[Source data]
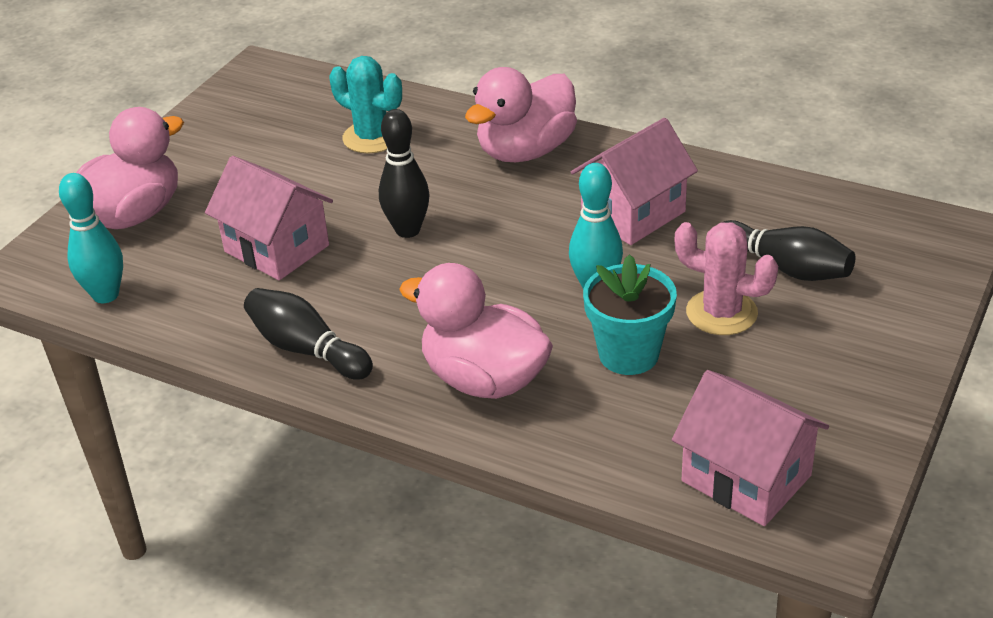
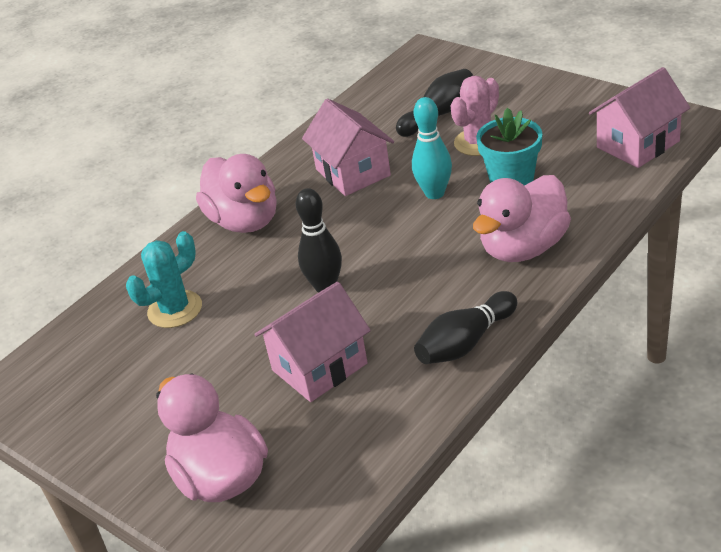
camera: 75 degrees left, 0 degrees up
(106, 295) = (347, 487): turquoise bowling pin -> none

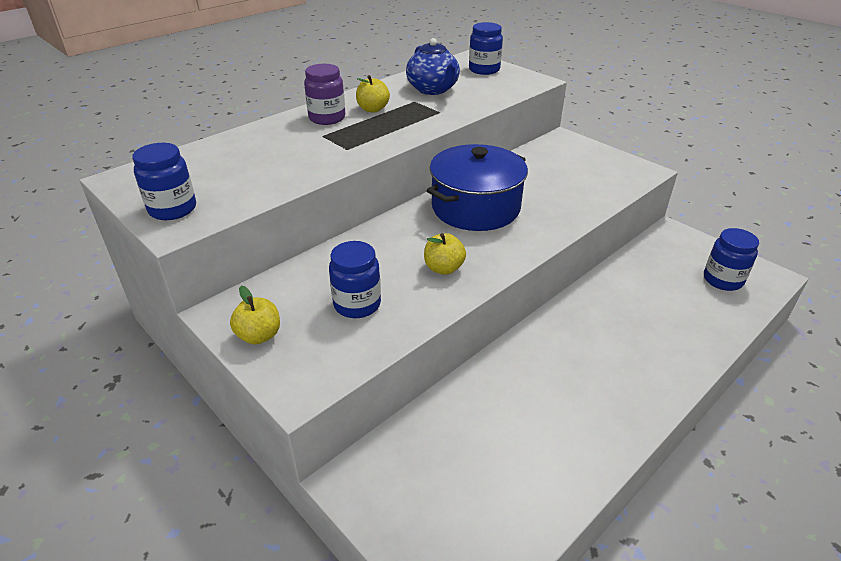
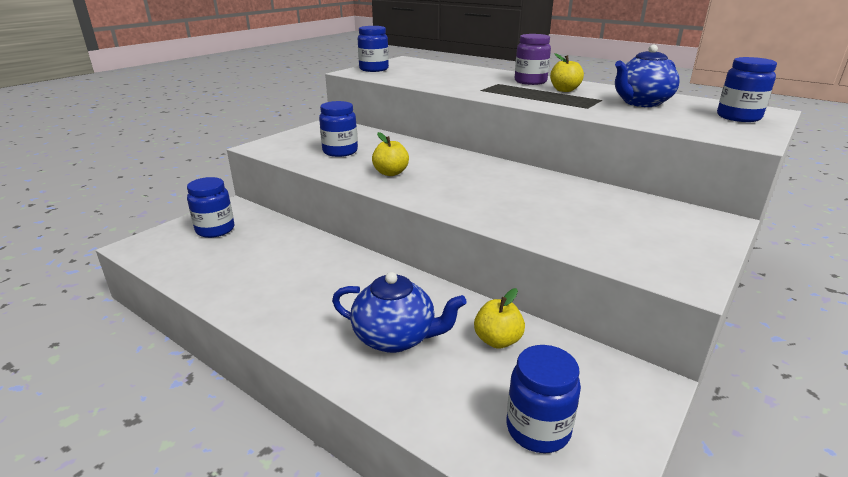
camera: 80 degrees right, 10 degrees down
(259, 335) = (308, 133): yellow apple -> yellow apple (497, 340)
(425, 491) = (215, 230): none -> blue jar
(475, 207) = (496, 179): blue pot -> none
(645, 331) = (395, 337): none -> blue teapot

[Aim of the task]: Line by line, write out the entries exactly, and leave the pictures out.

[Response to this task]:
camera: 75 degrees left, 0 degrees up
(106, 295) = (347, 487): turquoise bowling pin -> none

camera: 80 degrees right, 10 degrees down
(259, 335) = (308, 133): yellow apple -> yellow apple (497, 340)
(425, 491) = (215, 230): none -> blue jar
(475, 207) = (496, 179): blue pot -> none
(645, 331) = (395, 337): none -> blue teapot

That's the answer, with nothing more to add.